The answer is the exact run of lines in the listing below from the line containing "C5: 6.8nF (GND, VDD) -> 6.8nF (GND, N_11)" up to and including the line containing "L3: 2.2uH (N_10, N_12) -> 2.2uH (GND, N_10)", with pictures removed.

Start of DATASET RECORDS

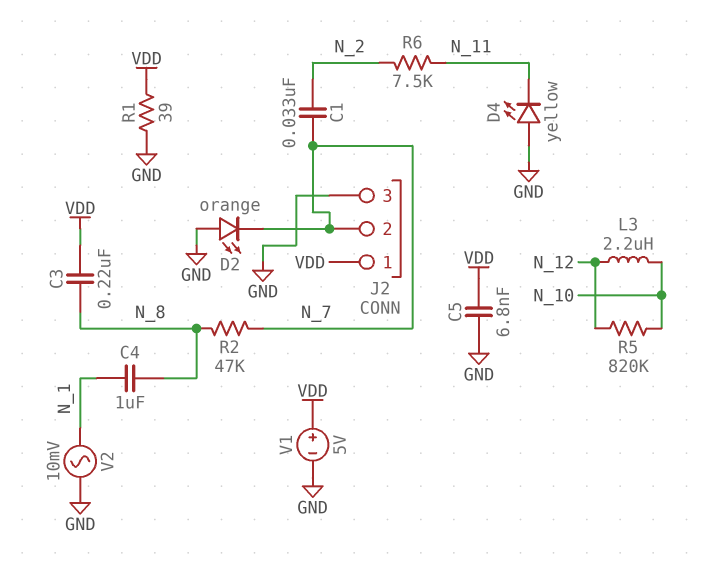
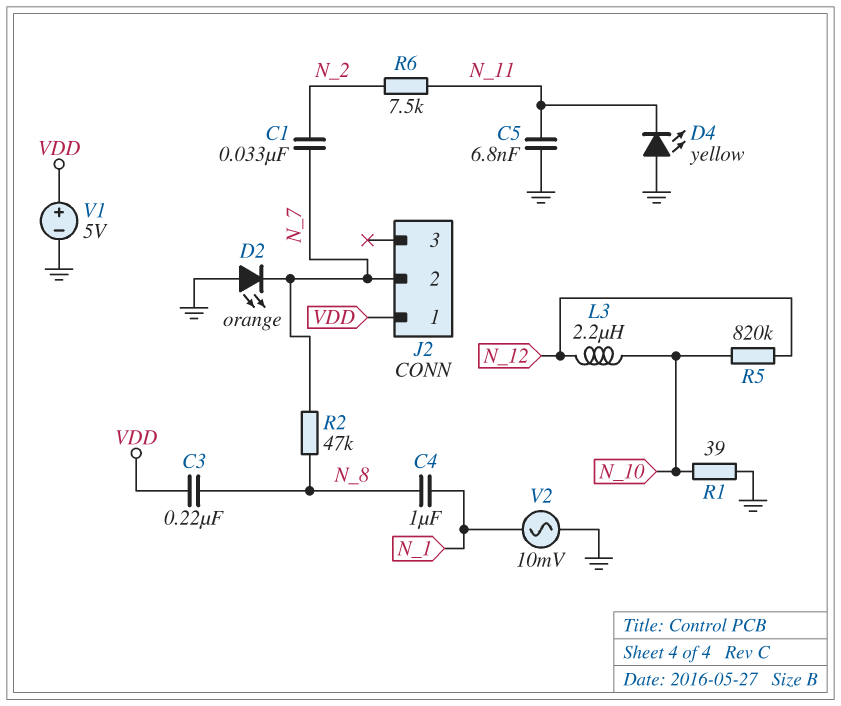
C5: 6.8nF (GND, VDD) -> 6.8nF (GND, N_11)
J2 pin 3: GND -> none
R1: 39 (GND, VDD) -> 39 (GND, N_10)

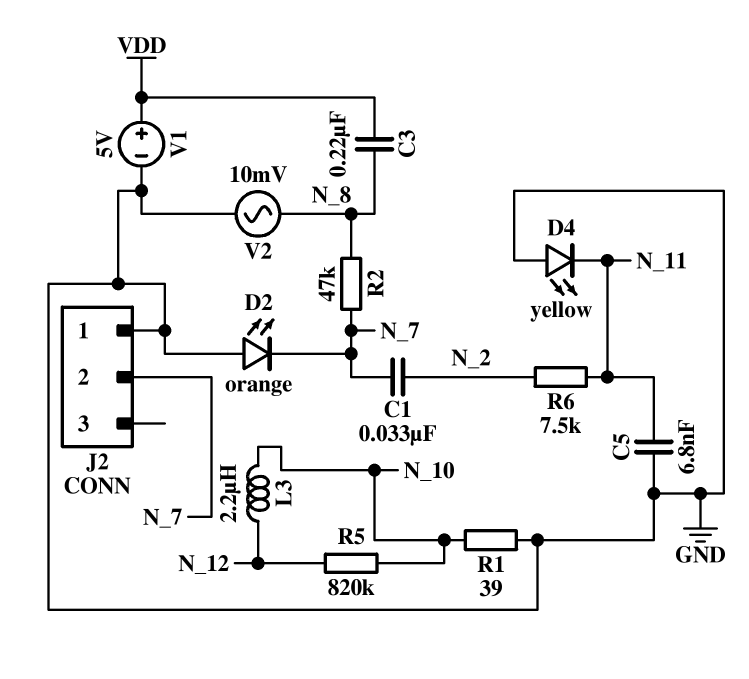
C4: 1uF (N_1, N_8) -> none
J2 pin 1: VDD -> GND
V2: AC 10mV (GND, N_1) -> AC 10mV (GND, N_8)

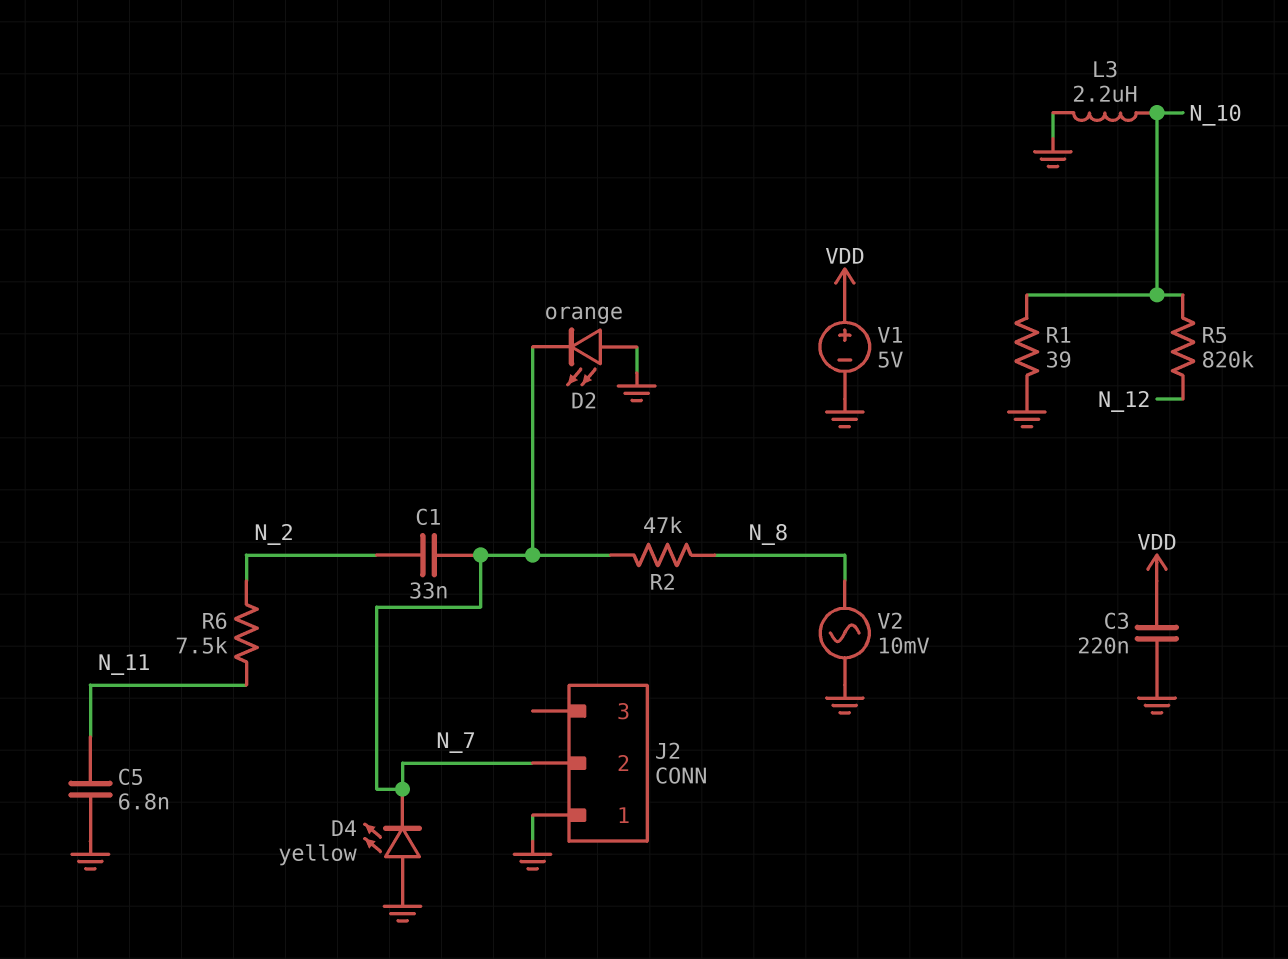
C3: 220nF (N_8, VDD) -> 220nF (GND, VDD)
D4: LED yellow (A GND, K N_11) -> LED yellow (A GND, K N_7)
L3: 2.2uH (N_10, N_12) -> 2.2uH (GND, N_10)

End of DATASET RECORDS
Start of DATASET RECORDS

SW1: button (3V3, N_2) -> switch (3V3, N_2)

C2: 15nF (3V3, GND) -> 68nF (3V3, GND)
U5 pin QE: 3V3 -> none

End of DATASET RECORDS

→ TASK ANSWER:
C5: 6.8nF (GND, VDD) -> 6.8nF (GND, N_11)
J2 pin 3: GND -> none
R1: 39 (GND, VDD) -> 39 (GND, N_10)

C4: 1uF (N_1, N_8) -> none
J2 pin 1: VDD -> GND
V2: AC 10mV (GND, N_1) -> AC 10mV (GND, N_8)

C3: 220nF (N_8, VDD) -> 220nF (GND, VDD)
D4: LED yellow (A GND, K N_11) -> LED yellow (A GND, K N_7)
L3: 2.2uH (N_10, N_12) -> 2.2uH (GND, N_10)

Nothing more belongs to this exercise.